▸ **What to work on**
Set down the data again exactly. Pictures are not part of the copy.
***
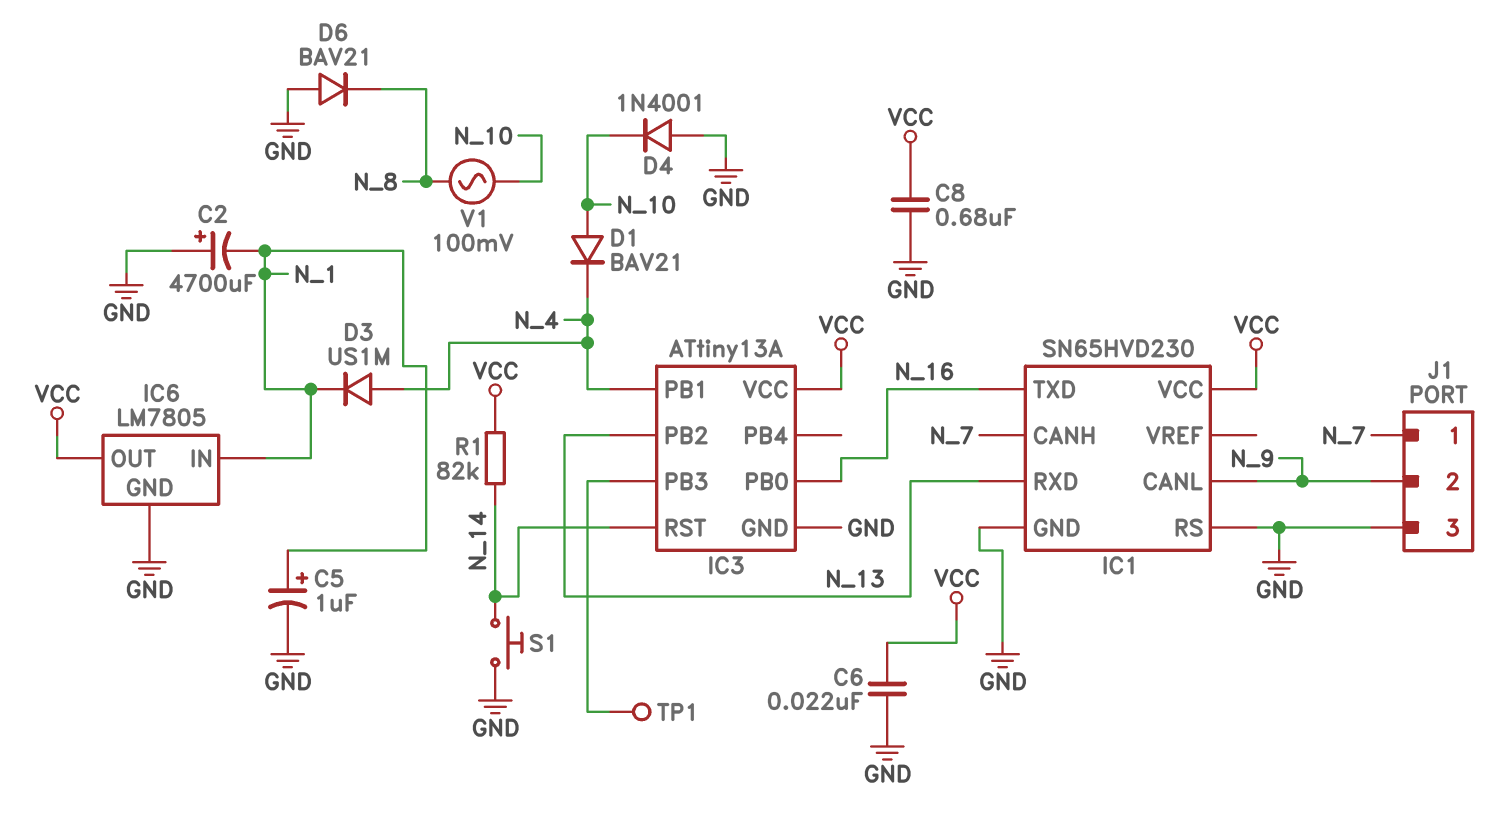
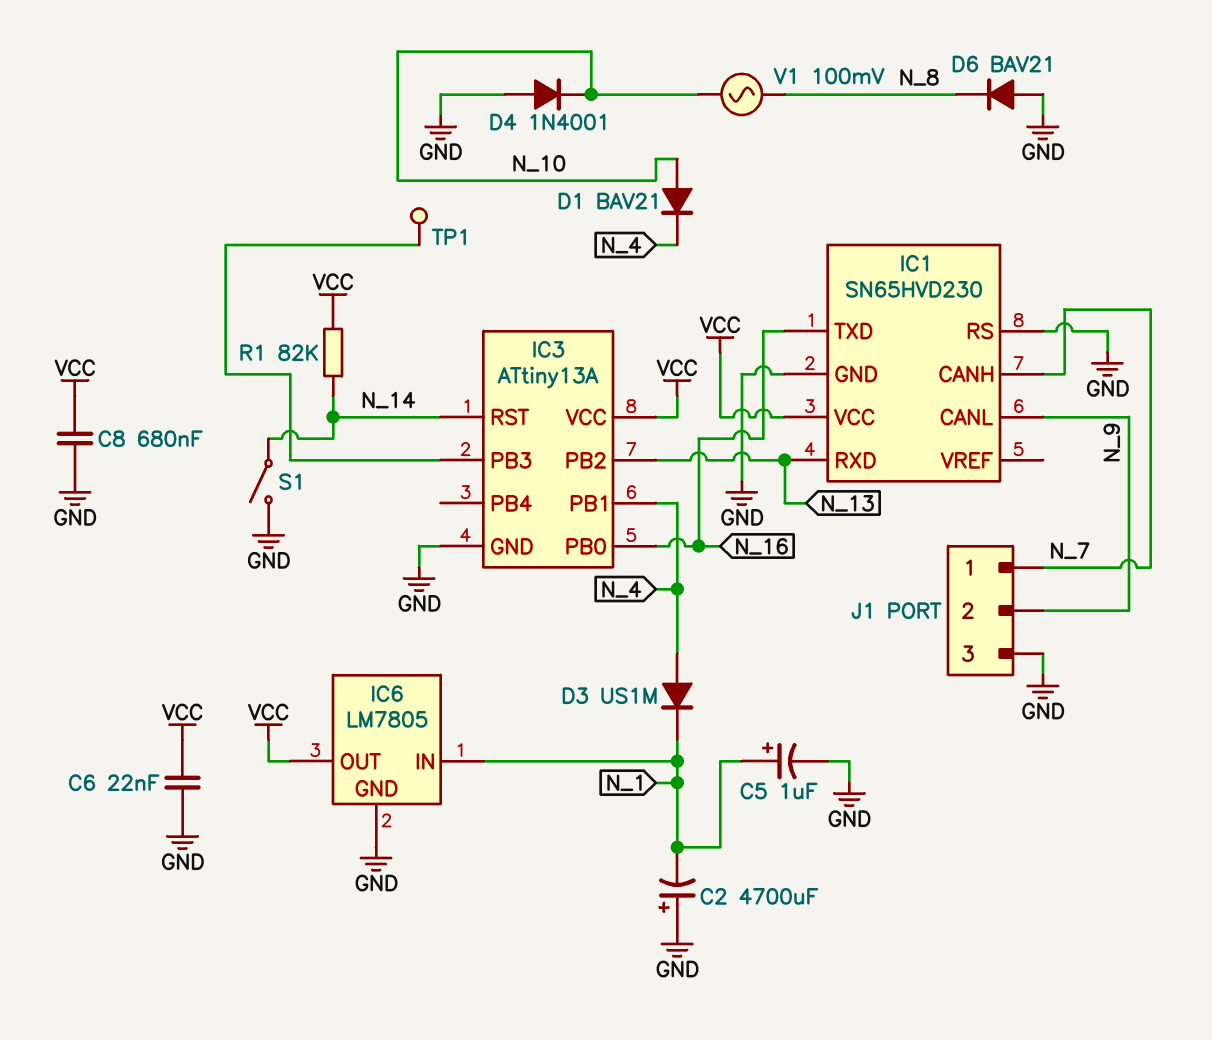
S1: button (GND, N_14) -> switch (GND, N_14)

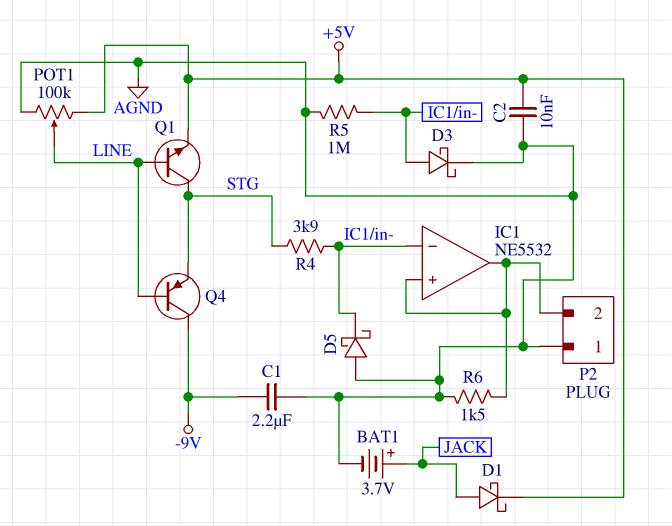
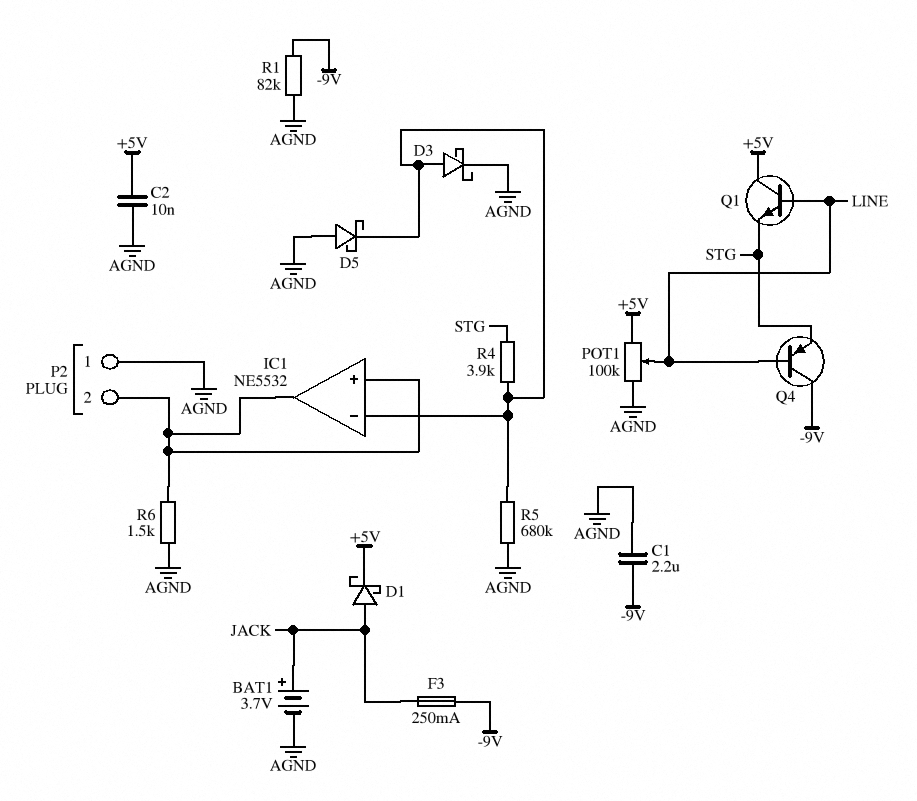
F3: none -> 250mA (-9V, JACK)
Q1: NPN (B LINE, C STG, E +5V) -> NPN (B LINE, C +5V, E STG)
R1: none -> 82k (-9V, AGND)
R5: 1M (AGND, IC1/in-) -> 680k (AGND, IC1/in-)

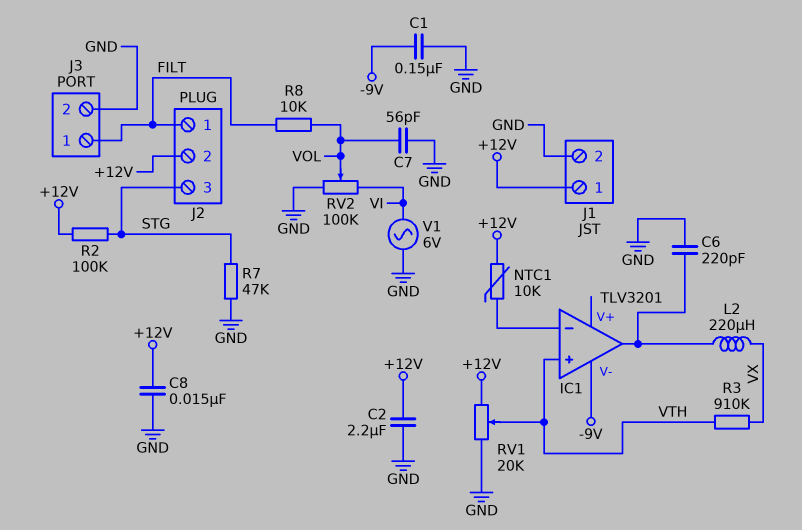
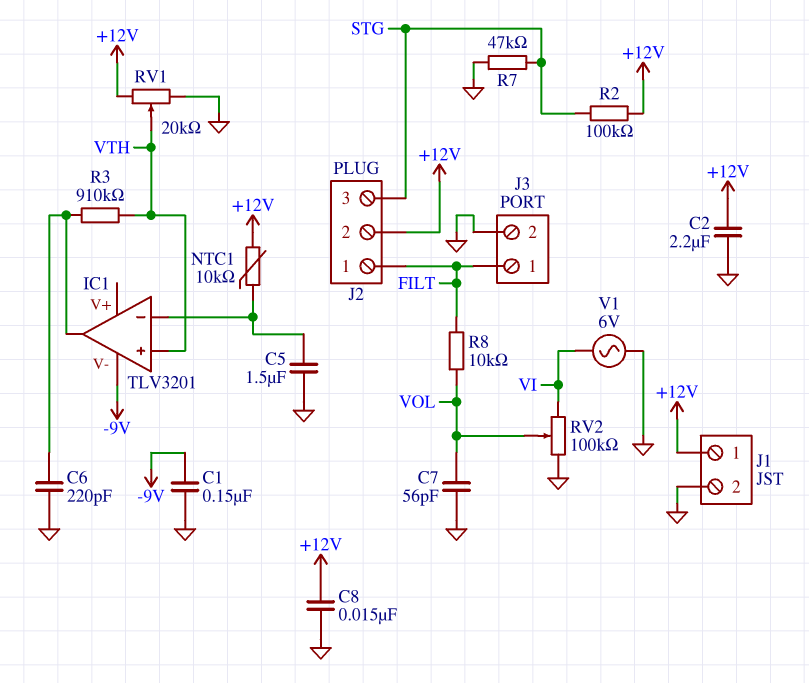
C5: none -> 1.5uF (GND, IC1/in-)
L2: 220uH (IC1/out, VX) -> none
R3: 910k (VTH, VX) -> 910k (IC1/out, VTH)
***
▸ **Response area**
S1: button (GND, N_14) -> switch (GND, N_14)

F3: none -> 250mA (-9V, JACK)
Q1: NPN (B LINE, C STG, E +5V) -> NPN (B LINE, C +5V, E STG)
R1: none -> 82k (-9V, AGND)
R5: 1M (AGND, IC1/in-) -> 680k (AGND, IC1/in-)

C5: none -> 1.5uF (GND, IC1/in-)
L2: 220uH (IC1/out, VX) -> none
R3: 910k (VTH, VX) -> 910k (IC1/out, VTH)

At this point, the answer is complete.